#### Activity:
Reprint the whole of the data exactly.

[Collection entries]
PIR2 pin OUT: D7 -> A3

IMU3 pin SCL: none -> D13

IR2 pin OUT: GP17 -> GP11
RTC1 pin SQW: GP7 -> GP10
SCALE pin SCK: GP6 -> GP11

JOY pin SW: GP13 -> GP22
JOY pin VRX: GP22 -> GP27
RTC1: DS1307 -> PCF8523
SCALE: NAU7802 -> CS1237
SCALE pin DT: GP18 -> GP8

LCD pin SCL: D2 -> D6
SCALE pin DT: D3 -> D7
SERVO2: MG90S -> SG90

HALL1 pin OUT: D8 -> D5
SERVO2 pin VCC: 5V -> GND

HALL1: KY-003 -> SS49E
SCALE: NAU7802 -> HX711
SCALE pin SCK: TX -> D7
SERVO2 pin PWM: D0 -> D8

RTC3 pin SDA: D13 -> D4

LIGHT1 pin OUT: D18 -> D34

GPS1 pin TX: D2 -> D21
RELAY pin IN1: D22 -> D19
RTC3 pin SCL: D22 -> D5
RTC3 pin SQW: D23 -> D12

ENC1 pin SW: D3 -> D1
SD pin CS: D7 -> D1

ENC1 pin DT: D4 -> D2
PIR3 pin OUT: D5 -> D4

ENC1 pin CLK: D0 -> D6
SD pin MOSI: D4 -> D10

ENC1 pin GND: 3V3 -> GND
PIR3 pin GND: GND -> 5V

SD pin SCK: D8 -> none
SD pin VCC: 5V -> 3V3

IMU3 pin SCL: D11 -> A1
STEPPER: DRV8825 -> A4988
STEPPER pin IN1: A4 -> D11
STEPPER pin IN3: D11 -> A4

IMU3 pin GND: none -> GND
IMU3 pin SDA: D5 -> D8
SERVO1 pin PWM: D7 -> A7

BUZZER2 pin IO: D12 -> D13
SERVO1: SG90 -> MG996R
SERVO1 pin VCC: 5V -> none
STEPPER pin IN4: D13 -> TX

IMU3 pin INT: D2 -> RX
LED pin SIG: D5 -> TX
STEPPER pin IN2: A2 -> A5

#### Expected answer:
PIR2 pin OUT: D7 -> A3

IMU3 pin SCL: none -> D13

IR2 pin OUT: GP17 -> GP11
RTC1 pin SQW: GP7 -> GP10
SCALE pin SCK: GP6 -> GP11

JOY pin SW: GP13 -> GP22
JOY pin VRX: GP22 -> GP27
RTC1: DS1307 -> PCF8523
SCALE: NAU7802 -> CS1237
SCALE pin DT: GP18 -> GP8

LCD pin SCL: D2 -> D6
SCALE pin DT: D3 -> D7
SERVO2: MG90S -> SG90

HALL1 pin OUT: D8 -> D5
SERVO2 pin VCC: 5V -> GND

HALL1: KY-003 -> SS49E
SCALE: NAU7802 -> HX711
SCALE pin SCK: TX -> D7
SERVO2 pin PWM: D0 -> D8

RTC3 pin SDA: D13 -> D4

LIGHT1 pin OUT: D18 -> D34

GPS1 pin TX: D2 -> D21
RELAY pin IN1: D22 -> D19
RTC3 pin SCL: D22 -> D5
RTC3 pin SQW: D23 -> D12

ENC1 pin SW: D3 -> D1
SD pin CS: D7 -> D1

ENC1 pin DT: D4 -> D2
PIR3 pin OUT: D5 -> D4

ENC1 pin CLK: D0 -> D6
SD pin MOSI: D4 -> D10

ENC1 pin GND: 3V3 -> GND
PIR3 pin GND: GND -> 5V

SD pin SCK: D8 -> none
SD pin VCC: 5V -> 3V3

IMU3 pin SCL: D11 -> A1
STEPPER: DRV8825 -> A4988
STEPPER pin IN1: A4 -> D11
STEPPER pin IN3: D11 -> A4

IMU3 pin GND: none -> GND
IMU3 pin SDA: D5 -> D8
SERVO1 pin PWM: D7 -> A7

BUZZER2 pin IO: D12 -> D13
SERVO1: SG90 -> MG996R
SERVO1 pin VCC: 5V -> none
STEPPER pin IN4: D13 -> TX

IMU3 pin INT: D2 -> RX
LED pin SIG: D5 -> TX
STEPPER pin IN2: A2 -> A5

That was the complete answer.